* Task brief: If "DGND" shows up in a line of the material, return that line.

#####

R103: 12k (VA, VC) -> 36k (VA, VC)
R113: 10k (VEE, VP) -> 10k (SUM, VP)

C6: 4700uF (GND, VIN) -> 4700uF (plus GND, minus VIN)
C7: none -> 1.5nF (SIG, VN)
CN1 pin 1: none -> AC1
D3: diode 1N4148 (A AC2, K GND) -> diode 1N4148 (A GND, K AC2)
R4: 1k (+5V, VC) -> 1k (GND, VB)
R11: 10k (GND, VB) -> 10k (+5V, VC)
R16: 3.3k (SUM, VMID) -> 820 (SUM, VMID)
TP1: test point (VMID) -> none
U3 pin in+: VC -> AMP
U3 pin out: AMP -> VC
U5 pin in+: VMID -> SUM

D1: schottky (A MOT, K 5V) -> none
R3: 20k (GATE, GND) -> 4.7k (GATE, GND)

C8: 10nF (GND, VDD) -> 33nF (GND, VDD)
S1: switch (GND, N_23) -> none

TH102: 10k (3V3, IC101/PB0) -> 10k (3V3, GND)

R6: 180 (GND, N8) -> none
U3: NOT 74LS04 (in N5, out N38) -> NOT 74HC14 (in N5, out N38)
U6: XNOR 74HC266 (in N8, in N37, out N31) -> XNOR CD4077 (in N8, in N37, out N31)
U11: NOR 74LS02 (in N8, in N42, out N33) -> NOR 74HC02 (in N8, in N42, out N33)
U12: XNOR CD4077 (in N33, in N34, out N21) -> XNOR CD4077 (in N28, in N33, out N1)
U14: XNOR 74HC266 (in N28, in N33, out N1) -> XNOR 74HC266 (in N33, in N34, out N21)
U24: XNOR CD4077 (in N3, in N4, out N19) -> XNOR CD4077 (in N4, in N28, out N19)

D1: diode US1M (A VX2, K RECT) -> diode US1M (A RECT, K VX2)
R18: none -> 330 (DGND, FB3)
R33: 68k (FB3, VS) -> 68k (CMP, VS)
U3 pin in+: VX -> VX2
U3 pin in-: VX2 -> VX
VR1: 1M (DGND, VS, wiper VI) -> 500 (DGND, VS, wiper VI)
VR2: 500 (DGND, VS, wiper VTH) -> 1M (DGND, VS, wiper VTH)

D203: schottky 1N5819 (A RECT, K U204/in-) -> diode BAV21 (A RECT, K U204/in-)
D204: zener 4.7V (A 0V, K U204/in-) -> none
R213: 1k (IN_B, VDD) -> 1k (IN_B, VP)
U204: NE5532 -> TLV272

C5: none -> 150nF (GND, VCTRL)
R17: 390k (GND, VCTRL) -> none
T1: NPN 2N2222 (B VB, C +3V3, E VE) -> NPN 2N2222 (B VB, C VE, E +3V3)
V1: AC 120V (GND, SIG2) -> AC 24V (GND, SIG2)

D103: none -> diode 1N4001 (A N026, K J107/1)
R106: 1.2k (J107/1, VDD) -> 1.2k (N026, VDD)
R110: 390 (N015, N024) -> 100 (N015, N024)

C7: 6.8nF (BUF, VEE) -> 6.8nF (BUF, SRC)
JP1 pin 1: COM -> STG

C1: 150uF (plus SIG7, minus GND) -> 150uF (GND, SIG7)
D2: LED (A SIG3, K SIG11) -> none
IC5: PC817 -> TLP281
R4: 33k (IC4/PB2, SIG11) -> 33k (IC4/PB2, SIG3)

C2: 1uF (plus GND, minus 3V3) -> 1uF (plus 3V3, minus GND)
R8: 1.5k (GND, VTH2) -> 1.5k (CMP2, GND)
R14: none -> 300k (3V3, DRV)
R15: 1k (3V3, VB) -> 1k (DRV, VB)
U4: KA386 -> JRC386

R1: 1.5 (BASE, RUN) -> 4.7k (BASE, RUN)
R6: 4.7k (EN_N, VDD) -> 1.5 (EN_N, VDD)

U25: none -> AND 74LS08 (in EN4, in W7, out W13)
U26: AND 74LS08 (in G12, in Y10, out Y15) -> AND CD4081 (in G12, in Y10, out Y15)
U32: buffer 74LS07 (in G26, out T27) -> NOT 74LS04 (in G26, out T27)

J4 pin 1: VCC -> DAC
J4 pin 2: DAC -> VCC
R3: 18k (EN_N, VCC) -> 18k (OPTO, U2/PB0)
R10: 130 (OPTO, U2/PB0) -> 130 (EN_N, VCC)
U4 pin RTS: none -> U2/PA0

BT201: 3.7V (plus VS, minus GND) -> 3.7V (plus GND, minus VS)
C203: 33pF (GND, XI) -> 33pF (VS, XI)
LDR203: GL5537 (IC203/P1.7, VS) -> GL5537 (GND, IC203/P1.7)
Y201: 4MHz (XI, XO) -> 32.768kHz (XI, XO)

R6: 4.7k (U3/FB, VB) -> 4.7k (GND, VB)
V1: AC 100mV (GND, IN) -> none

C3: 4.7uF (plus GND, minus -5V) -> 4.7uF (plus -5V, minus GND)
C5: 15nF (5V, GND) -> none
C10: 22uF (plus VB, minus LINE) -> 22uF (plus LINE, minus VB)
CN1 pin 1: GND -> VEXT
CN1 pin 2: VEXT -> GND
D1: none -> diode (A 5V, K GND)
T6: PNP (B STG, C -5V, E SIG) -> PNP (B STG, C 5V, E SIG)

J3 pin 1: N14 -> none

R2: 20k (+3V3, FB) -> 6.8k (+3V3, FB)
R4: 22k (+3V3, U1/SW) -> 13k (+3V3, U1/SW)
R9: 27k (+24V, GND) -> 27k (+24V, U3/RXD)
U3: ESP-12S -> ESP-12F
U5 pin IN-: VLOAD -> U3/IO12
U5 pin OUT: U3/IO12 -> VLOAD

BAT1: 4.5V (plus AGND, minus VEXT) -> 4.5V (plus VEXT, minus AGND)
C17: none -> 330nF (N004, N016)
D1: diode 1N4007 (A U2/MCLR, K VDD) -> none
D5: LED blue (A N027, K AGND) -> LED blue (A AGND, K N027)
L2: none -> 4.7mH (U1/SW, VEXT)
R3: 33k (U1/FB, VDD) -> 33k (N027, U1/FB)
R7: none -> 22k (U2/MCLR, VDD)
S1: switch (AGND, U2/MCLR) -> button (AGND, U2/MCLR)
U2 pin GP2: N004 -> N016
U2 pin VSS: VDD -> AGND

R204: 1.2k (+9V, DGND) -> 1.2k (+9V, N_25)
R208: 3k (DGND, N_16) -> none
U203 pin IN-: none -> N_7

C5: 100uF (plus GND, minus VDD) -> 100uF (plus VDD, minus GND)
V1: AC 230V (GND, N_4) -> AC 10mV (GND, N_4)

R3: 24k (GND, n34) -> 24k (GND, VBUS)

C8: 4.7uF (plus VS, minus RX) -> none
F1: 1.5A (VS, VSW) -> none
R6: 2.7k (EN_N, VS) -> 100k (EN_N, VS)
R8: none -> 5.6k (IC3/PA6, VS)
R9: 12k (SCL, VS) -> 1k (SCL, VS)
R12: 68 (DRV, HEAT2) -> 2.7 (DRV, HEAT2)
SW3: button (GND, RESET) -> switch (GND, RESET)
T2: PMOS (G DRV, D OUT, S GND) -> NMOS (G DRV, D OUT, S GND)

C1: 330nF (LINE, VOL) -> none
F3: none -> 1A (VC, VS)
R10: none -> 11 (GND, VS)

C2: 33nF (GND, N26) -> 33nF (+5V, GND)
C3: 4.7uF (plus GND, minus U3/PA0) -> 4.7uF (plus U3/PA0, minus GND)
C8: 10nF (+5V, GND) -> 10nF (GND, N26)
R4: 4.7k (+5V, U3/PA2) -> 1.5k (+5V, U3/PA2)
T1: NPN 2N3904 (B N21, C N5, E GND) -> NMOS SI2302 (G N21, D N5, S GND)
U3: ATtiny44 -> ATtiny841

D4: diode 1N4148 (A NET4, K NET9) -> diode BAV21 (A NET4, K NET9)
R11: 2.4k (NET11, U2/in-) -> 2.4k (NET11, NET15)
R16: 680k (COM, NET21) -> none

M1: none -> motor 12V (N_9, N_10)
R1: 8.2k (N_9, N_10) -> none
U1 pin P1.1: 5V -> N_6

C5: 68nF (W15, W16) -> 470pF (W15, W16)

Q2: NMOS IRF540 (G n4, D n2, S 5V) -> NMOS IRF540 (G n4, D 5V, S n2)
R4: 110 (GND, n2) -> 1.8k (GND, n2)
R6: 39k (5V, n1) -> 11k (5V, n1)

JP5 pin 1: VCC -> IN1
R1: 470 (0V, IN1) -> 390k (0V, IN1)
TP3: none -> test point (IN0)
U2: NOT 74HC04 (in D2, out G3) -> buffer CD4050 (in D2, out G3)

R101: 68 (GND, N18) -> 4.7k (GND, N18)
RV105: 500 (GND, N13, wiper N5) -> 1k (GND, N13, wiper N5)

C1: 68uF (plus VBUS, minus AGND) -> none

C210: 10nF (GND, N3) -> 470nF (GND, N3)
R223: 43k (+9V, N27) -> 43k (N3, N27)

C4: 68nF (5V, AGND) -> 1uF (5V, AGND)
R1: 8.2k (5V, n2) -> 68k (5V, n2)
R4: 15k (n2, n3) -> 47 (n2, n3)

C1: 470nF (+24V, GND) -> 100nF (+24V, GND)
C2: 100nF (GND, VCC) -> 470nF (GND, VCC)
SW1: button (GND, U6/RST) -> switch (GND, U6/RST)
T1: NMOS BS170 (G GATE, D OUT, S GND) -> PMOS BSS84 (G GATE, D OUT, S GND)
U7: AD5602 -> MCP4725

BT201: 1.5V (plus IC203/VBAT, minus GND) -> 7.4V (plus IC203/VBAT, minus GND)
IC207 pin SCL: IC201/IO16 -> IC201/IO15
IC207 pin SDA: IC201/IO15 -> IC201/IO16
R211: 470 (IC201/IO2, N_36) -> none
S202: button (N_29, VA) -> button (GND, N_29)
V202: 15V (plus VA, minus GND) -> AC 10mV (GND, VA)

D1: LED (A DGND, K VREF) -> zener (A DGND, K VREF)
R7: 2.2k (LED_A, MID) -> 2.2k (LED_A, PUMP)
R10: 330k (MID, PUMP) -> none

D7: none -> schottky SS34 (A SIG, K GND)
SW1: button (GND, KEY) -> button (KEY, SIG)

#####

* Exercise response:
R18: none -> 330 (DGND, FB3)
VR1: 1M (DGND, VS, wiper VI) -> 500 (DGND, VS, wiper VI)
VR2: 500 (DGND, VS, wiper VTH) -> 1M (DGND, VS, wiper VTH)
R204: 1.2k (+9V, DGND) -> 1.2k (+9V, N_25)
R208: 3k (DGND, N_16) -> none
D1: LED (A DGND, K VREF) -> zener (A DGND, K VREF)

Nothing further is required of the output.